PROBLEM STATEMENT
Exactly as they appear below, repeat the lines from the one with "TFT pin RES: RX -> D5" through the one with "TFT pin SCK: D3 -> D0", and no others.

RAW DATA

--- START ---

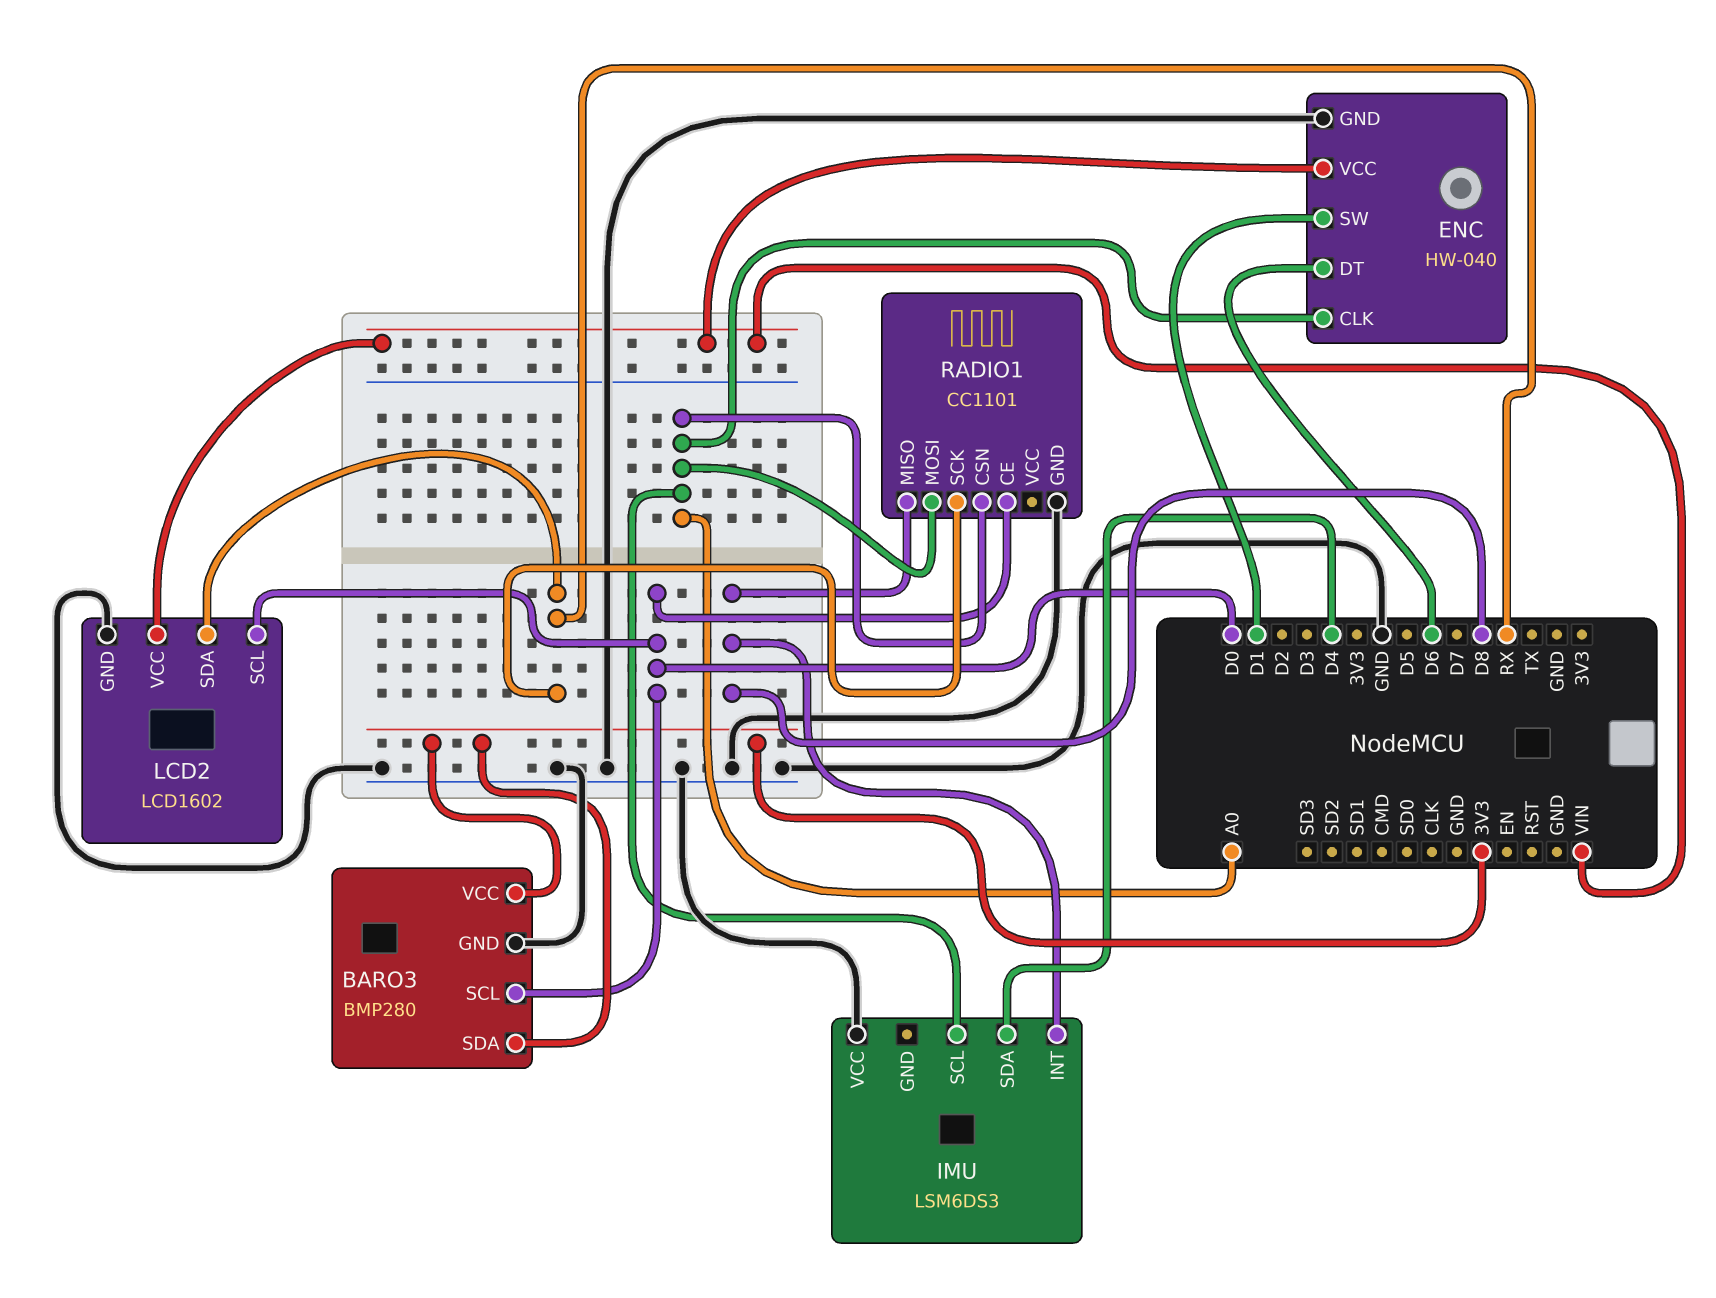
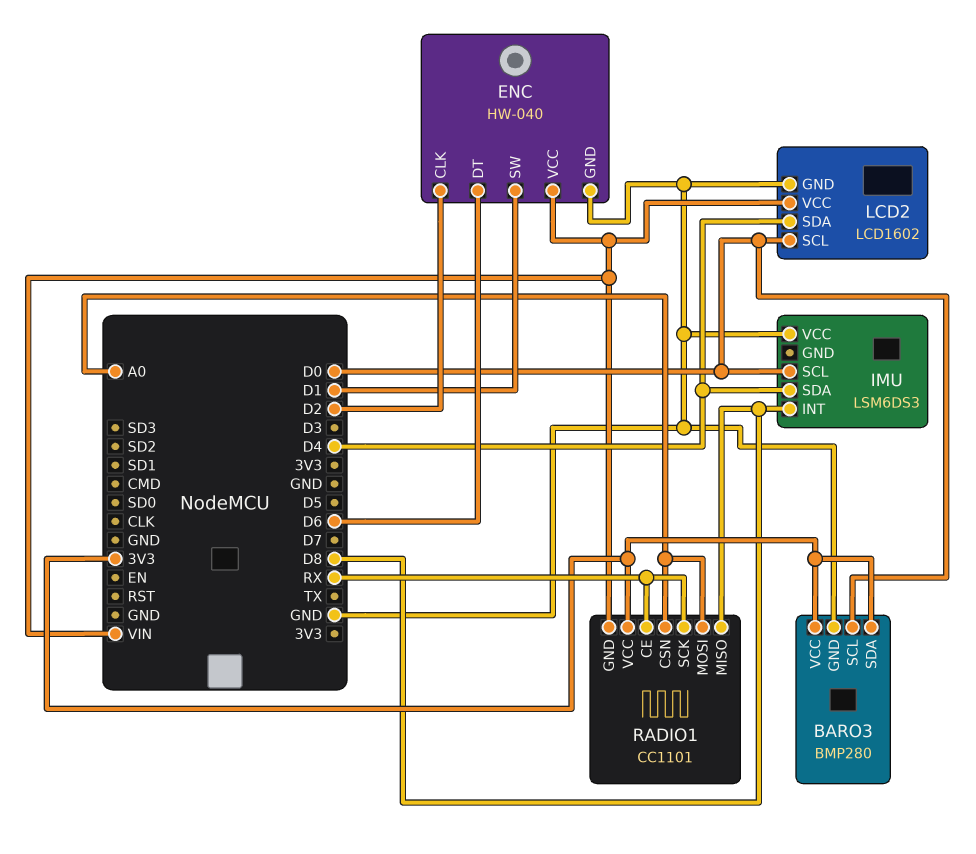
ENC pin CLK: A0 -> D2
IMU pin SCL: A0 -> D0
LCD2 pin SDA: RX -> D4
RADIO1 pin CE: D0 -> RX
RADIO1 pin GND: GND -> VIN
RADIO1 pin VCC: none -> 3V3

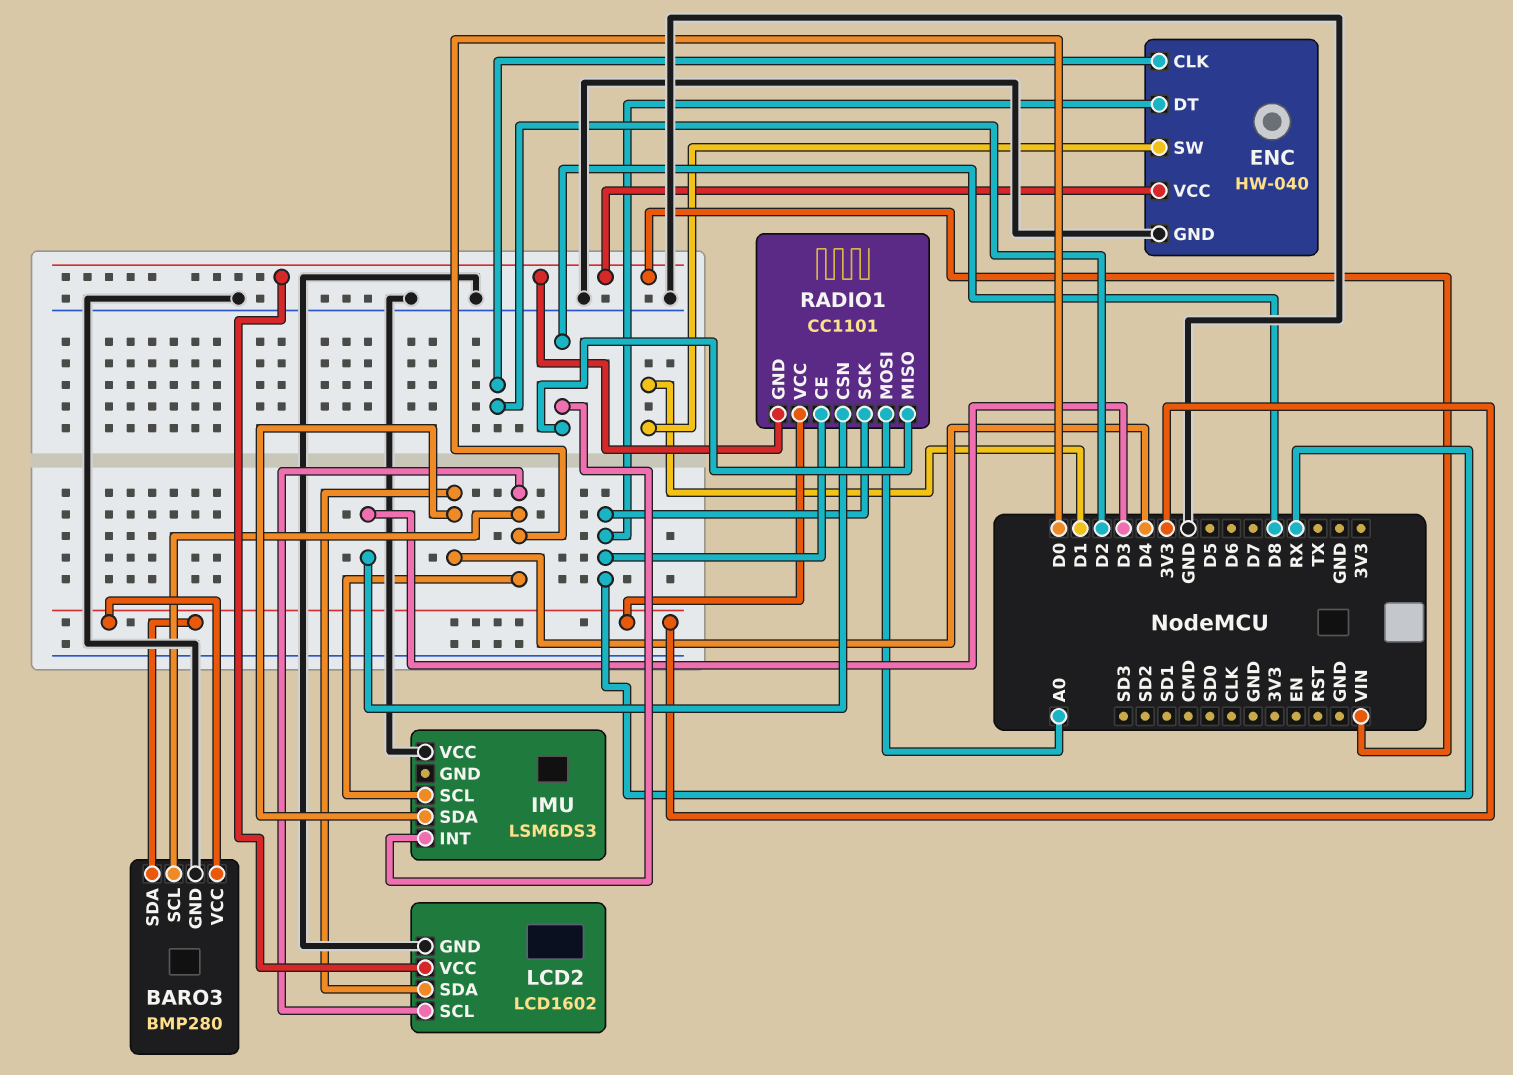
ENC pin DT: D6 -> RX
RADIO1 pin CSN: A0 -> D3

--- END ---
--- START ---

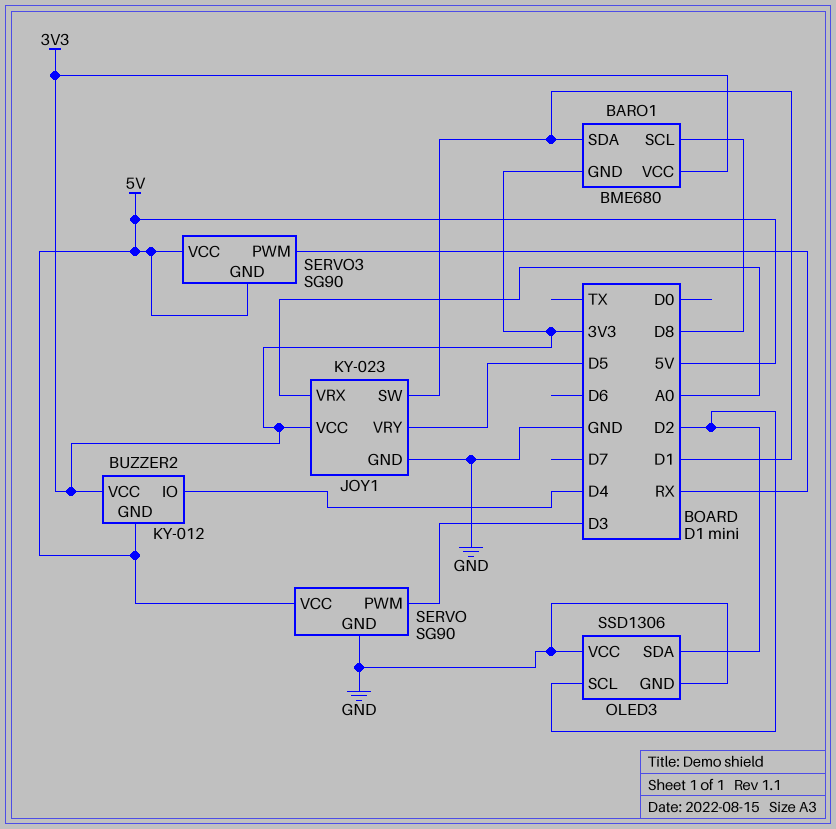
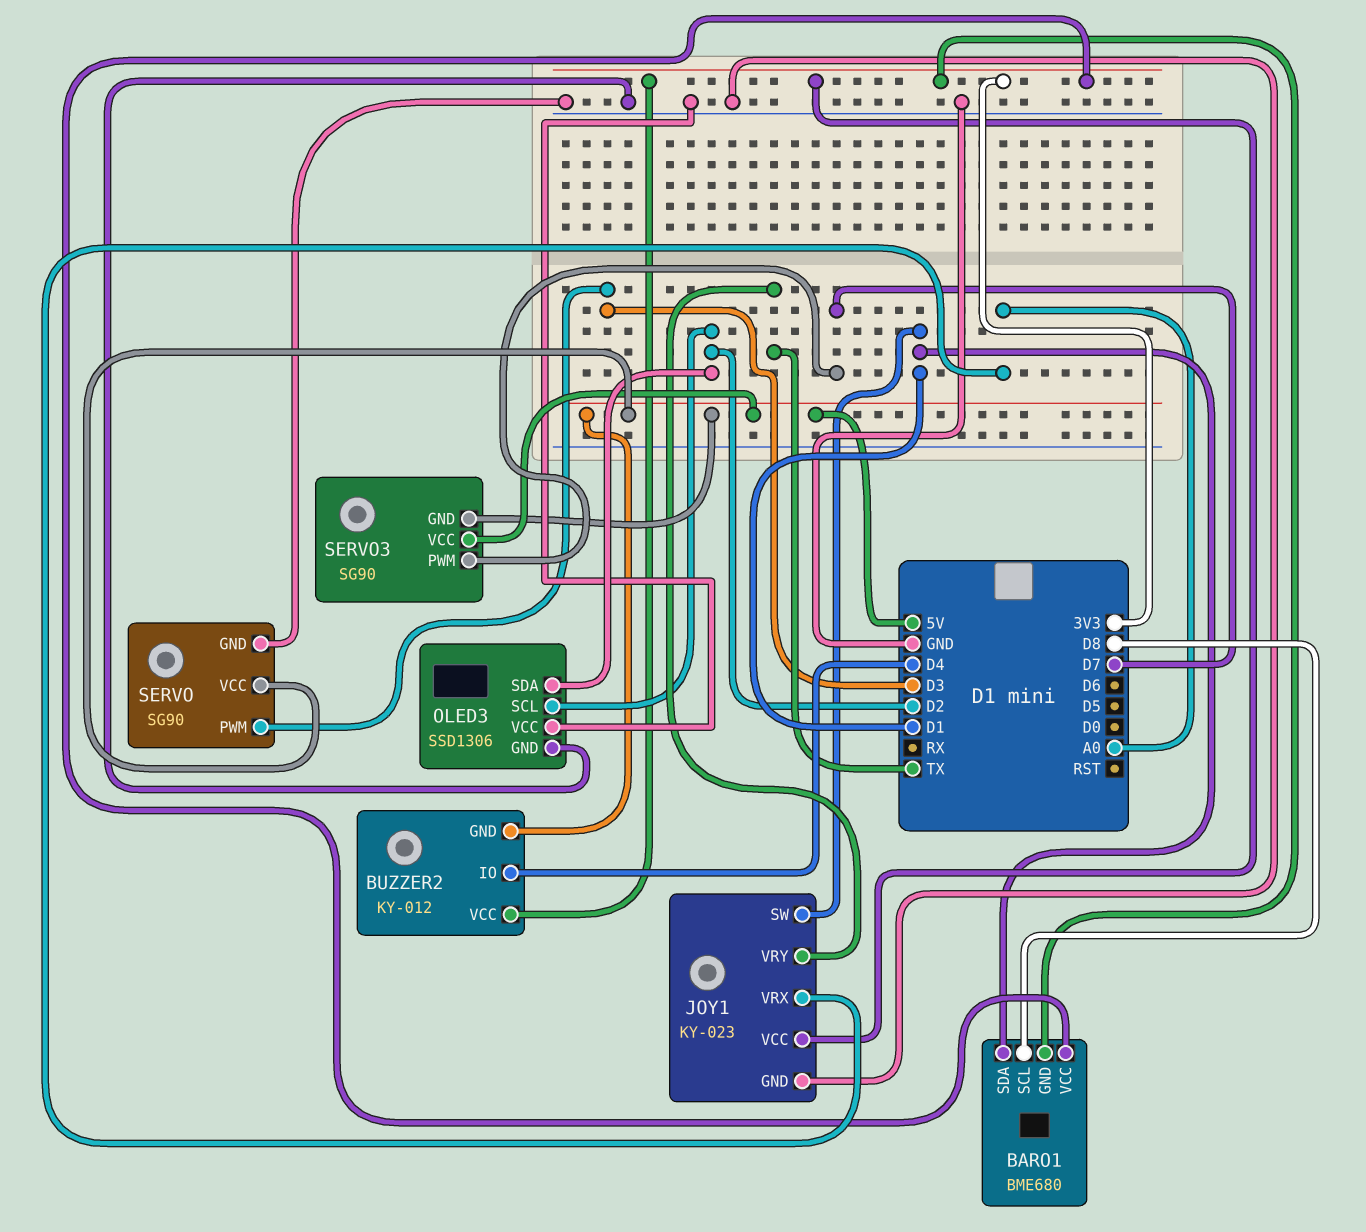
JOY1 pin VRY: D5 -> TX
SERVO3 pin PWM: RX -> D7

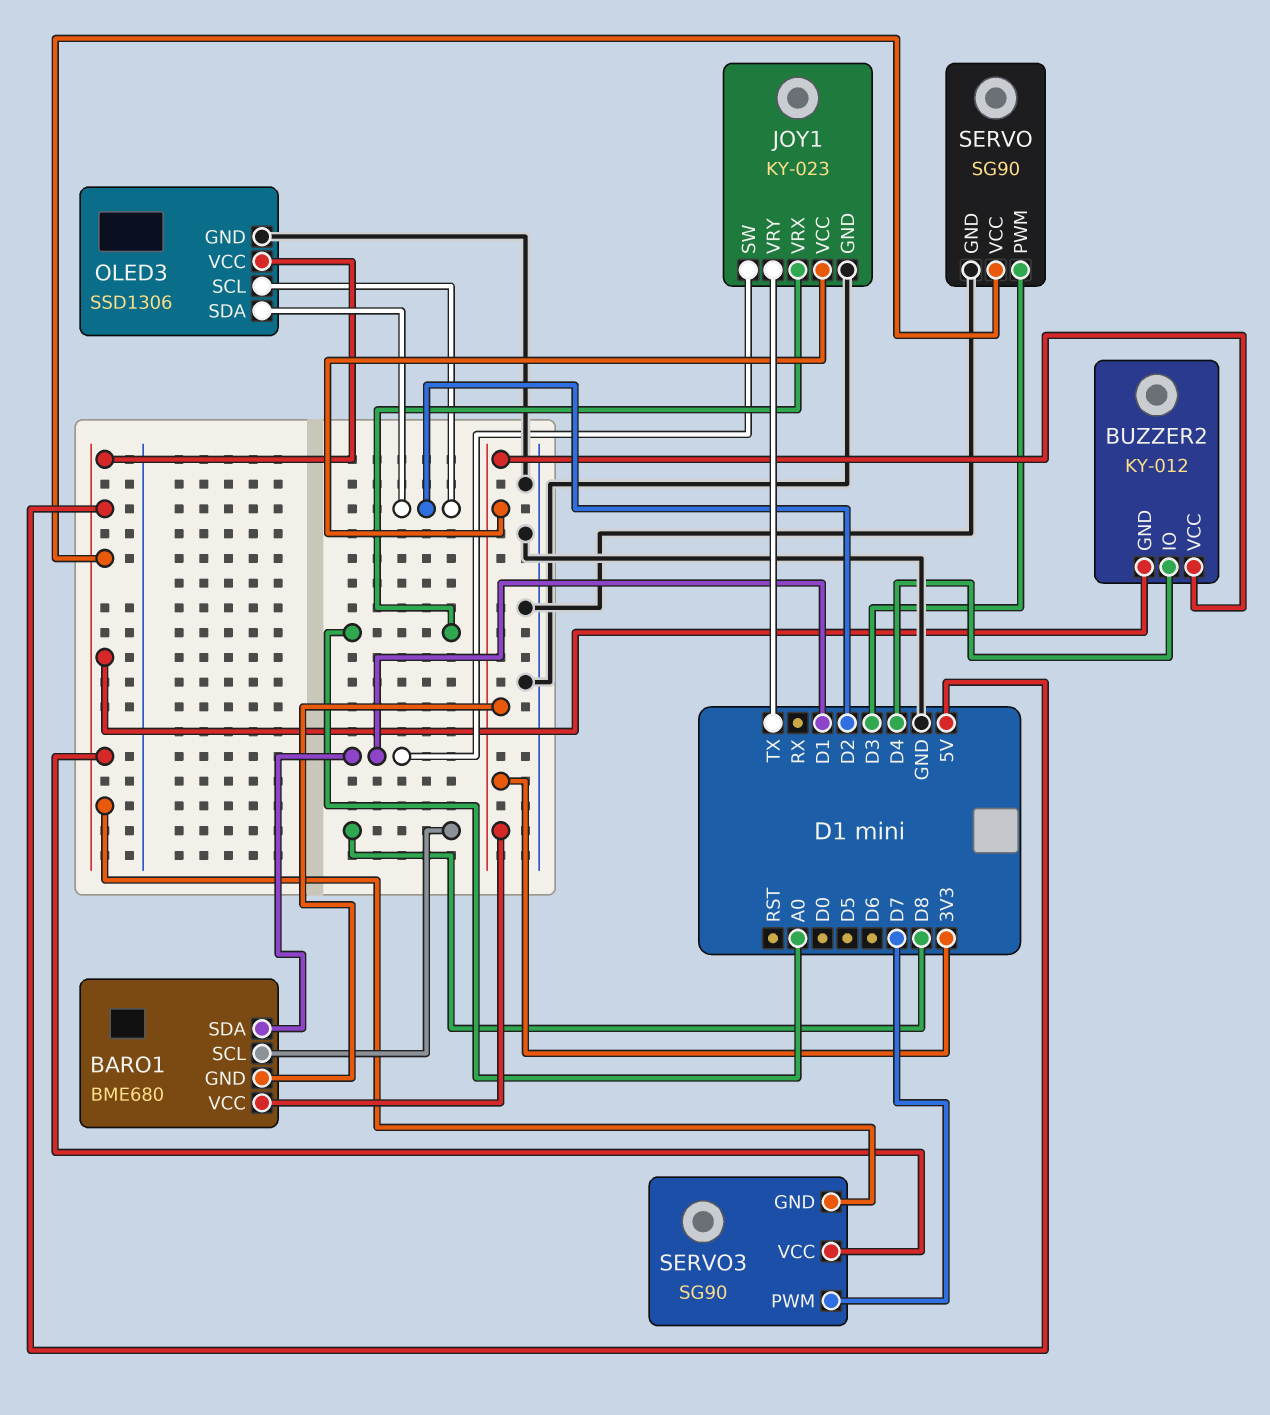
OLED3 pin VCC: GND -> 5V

--- END ---
--- START ---

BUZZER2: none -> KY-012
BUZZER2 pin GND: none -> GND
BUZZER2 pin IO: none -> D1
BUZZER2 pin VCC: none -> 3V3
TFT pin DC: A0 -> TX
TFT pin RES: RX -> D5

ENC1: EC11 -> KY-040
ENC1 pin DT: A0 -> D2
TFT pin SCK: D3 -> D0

--- END ---

YOUR SOLUTION
TFT pin RES: RX -> D5

ENC1: EC11 -> KY-040
ENC1 pin DT: A0 -> D2
TFT pin SCK: D3 -> D0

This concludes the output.